◆ Task description ◆
Set out each line from the following listing that includes the word "field".

* Begin Input for this task *

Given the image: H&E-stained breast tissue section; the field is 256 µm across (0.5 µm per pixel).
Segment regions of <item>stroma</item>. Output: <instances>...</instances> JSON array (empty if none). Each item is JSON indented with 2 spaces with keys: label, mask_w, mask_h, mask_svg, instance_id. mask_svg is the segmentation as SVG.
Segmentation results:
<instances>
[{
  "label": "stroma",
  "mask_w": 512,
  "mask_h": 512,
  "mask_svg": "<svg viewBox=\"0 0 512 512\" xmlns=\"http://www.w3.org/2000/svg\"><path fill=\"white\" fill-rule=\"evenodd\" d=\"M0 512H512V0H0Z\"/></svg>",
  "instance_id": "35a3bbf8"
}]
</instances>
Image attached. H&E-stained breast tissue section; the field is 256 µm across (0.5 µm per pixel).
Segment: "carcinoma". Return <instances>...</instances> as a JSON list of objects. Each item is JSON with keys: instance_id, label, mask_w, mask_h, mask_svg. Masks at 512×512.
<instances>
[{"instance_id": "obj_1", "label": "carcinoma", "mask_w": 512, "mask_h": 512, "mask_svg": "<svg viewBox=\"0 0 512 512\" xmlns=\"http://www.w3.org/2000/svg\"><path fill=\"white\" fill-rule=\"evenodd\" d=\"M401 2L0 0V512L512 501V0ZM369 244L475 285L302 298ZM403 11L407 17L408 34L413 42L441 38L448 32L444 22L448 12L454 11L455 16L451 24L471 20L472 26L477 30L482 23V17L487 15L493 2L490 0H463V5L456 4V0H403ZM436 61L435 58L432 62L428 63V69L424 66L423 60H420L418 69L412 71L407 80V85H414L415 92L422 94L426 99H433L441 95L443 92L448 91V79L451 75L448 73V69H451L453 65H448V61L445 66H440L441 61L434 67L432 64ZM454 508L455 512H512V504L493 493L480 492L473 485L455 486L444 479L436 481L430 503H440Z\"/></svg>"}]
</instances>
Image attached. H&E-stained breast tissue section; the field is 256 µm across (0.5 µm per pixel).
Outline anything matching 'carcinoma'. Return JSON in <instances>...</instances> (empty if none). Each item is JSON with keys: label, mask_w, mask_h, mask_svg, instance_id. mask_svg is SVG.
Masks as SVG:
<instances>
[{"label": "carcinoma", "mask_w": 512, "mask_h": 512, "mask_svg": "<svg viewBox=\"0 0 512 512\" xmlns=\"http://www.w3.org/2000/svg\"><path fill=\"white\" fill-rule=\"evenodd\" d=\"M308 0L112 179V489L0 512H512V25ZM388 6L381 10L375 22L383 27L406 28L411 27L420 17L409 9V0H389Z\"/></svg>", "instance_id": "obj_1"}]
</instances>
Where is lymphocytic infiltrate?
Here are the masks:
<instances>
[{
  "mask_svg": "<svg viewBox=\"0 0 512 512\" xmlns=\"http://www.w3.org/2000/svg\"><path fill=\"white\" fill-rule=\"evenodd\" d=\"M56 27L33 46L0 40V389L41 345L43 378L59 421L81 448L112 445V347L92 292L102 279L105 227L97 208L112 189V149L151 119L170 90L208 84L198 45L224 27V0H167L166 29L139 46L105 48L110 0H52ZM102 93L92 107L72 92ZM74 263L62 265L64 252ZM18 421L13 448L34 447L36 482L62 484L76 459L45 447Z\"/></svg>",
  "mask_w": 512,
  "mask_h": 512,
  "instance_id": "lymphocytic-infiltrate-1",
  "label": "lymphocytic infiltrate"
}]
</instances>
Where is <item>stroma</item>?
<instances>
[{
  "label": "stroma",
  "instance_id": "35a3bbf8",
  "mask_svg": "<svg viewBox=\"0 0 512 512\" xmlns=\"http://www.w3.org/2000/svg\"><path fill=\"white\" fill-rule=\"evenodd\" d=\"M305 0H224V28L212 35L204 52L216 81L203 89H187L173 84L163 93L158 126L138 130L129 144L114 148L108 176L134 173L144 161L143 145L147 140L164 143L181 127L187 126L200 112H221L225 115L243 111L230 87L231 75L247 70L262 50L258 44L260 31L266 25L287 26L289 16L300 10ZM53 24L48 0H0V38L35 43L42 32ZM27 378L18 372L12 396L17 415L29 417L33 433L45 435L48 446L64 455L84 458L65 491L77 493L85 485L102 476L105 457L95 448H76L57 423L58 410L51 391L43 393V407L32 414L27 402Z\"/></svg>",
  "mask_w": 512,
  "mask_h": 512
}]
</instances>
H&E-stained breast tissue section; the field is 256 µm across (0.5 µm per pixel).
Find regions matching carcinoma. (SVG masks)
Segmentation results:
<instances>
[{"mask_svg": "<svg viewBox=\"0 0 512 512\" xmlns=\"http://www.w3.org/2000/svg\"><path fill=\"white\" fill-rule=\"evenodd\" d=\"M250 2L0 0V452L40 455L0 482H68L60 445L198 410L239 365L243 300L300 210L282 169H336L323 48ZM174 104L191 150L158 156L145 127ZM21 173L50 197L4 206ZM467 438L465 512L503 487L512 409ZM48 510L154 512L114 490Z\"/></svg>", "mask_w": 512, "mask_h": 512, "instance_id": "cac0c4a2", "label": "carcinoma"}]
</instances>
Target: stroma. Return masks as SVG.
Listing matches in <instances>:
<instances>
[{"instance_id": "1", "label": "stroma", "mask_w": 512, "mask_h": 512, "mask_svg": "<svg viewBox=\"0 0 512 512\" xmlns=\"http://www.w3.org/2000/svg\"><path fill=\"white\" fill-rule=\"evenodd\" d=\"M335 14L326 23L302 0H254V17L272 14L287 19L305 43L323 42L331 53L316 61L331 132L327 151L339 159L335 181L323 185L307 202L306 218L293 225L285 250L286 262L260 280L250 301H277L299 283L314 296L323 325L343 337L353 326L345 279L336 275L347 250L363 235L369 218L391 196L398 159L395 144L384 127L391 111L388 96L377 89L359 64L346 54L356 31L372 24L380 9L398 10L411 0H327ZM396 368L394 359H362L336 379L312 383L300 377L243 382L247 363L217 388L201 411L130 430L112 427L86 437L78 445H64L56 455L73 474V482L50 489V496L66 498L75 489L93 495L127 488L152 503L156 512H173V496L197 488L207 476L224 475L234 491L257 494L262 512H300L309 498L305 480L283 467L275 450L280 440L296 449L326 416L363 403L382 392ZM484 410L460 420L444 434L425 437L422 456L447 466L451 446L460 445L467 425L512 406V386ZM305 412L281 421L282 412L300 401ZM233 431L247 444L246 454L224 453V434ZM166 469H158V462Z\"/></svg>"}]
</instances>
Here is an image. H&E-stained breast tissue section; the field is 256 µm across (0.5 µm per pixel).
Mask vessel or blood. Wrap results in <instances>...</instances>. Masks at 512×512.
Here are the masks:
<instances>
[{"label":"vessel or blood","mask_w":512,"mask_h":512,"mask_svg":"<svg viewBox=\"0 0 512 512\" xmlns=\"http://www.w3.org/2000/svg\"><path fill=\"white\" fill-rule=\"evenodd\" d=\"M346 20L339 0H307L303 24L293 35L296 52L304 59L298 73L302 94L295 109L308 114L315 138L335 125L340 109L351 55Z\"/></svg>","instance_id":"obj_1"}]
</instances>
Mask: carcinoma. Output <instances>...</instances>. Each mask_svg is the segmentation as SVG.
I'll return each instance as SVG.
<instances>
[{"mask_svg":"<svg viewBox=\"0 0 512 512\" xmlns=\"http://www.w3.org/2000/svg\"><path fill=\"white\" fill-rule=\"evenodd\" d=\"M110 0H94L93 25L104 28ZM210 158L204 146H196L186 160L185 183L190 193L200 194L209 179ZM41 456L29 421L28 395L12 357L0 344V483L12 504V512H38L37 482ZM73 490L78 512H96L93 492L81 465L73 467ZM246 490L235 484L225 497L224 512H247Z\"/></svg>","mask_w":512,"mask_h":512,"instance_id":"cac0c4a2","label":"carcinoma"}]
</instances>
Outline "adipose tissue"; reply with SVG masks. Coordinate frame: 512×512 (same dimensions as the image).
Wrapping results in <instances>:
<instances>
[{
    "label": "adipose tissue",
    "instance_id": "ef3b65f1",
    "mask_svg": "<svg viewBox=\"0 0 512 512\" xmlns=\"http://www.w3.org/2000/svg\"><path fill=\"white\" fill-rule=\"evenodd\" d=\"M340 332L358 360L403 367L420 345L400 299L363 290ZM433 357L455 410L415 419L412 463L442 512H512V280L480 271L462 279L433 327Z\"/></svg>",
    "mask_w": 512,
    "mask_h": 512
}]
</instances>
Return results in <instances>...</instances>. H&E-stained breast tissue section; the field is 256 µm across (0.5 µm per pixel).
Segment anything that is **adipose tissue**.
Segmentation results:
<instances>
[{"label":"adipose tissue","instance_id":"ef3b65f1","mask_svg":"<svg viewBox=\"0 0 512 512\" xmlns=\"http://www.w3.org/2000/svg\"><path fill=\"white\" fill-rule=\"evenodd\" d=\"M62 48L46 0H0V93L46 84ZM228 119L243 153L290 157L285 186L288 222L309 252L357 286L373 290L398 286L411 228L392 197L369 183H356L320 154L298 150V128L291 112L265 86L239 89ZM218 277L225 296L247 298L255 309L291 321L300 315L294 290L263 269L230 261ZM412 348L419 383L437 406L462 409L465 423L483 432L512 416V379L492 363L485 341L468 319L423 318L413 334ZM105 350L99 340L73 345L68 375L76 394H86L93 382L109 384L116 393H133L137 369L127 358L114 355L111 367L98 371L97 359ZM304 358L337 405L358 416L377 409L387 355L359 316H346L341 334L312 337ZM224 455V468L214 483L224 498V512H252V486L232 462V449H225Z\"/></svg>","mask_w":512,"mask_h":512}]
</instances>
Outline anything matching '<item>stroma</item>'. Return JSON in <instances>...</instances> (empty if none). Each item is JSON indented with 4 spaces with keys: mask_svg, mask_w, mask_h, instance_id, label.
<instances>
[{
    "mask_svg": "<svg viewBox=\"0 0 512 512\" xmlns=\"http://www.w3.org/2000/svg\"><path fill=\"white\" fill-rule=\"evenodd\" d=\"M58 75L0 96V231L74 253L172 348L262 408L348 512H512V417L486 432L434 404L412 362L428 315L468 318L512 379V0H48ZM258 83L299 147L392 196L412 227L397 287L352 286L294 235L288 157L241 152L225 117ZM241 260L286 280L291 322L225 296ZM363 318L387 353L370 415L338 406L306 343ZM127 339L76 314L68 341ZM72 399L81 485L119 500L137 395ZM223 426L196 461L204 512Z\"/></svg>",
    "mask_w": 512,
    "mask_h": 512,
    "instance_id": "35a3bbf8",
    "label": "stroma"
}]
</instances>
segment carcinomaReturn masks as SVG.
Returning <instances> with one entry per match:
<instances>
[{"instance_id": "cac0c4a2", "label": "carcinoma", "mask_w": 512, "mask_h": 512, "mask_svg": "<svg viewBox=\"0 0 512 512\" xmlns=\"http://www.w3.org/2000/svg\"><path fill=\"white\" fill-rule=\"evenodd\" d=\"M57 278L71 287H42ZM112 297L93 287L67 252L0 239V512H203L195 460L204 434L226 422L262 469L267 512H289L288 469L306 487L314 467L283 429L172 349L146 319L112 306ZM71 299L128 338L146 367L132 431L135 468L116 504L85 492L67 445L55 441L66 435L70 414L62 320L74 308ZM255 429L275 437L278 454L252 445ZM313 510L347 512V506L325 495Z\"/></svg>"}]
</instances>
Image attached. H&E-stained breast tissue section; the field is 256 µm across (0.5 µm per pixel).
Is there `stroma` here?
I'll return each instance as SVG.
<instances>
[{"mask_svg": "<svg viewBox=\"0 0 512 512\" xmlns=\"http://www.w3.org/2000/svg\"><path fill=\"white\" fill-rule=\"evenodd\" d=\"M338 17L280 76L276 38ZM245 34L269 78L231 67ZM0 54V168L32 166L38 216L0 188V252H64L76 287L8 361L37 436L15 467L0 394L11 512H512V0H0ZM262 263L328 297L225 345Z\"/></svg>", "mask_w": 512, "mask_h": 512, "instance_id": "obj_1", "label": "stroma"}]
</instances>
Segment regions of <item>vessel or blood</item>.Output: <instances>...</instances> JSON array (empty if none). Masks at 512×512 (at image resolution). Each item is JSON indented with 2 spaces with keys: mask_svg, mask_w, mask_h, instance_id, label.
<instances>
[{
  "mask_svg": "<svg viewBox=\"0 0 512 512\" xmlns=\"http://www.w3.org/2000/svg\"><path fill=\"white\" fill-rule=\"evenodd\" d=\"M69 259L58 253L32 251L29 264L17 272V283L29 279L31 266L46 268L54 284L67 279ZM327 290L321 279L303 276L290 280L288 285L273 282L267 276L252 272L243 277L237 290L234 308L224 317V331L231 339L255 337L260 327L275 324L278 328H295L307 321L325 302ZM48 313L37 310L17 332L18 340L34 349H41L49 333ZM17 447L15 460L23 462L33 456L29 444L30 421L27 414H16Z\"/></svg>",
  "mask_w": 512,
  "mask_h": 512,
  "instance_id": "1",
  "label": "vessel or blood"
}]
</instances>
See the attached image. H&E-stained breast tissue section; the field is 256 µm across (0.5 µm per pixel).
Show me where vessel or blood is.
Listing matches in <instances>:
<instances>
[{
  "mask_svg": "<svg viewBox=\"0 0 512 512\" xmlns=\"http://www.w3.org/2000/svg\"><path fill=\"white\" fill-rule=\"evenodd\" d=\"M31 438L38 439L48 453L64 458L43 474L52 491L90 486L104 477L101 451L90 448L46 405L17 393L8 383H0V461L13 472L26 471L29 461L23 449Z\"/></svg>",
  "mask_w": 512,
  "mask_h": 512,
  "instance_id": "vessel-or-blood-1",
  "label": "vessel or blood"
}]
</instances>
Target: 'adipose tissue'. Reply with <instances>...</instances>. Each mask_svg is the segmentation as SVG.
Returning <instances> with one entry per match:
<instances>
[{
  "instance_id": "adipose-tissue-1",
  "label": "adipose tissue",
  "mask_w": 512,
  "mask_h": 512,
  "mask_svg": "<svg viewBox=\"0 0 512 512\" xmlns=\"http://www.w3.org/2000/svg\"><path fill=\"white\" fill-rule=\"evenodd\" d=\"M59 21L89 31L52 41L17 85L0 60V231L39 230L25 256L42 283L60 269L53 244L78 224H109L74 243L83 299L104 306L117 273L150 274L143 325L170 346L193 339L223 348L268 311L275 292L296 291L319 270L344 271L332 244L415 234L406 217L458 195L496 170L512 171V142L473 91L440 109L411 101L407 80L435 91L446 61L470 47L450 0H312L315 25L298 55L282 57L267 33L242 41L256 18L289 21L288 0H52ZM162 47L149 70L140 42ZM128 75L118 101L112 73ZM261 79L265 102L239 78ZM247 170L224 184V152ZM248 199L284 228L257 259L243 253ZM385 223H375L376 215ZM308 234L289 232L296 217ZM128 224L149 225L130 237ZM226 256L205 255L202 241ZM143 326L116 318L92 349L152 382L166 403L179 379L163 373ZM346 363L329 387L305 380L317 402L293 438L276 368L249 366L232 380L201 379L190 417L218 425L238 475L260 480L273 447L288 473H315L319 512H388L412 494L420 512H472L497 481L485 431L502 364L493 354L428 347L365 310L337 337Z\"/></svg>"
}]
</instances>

* End Input for this task *

◆ In response ◆
Given the image: H&E-stained breast tissue section; the field is 256 µm across (0.5 µm per pixel).
Image attached. H&E-stained breast tissue section; the field is 256 µm across (0.5 µm per pixel).
Image attached. H&E-stained breast tissue section; the field is 256 µm across (0.5 µm per pixel).
H&E-stained breast tissue section; the field is 256 µm across (0.5 µm per pixel).
Here is an image. H&E-stained breast tissue section; the field is 256 µm across (0.5 µm per pixel).
Return results in <instances>...</instances>. H&E-stained breast tissue section; the field is 256 µm across (0.5 µm per pixel).
Image attached. H&E-stained breast tissue section; the field is 256 µm across (0.5 µm per pixel).
See the attached image. H&E-stained breast tissue section; the field is 256 µm across (0.5 µm per pixel).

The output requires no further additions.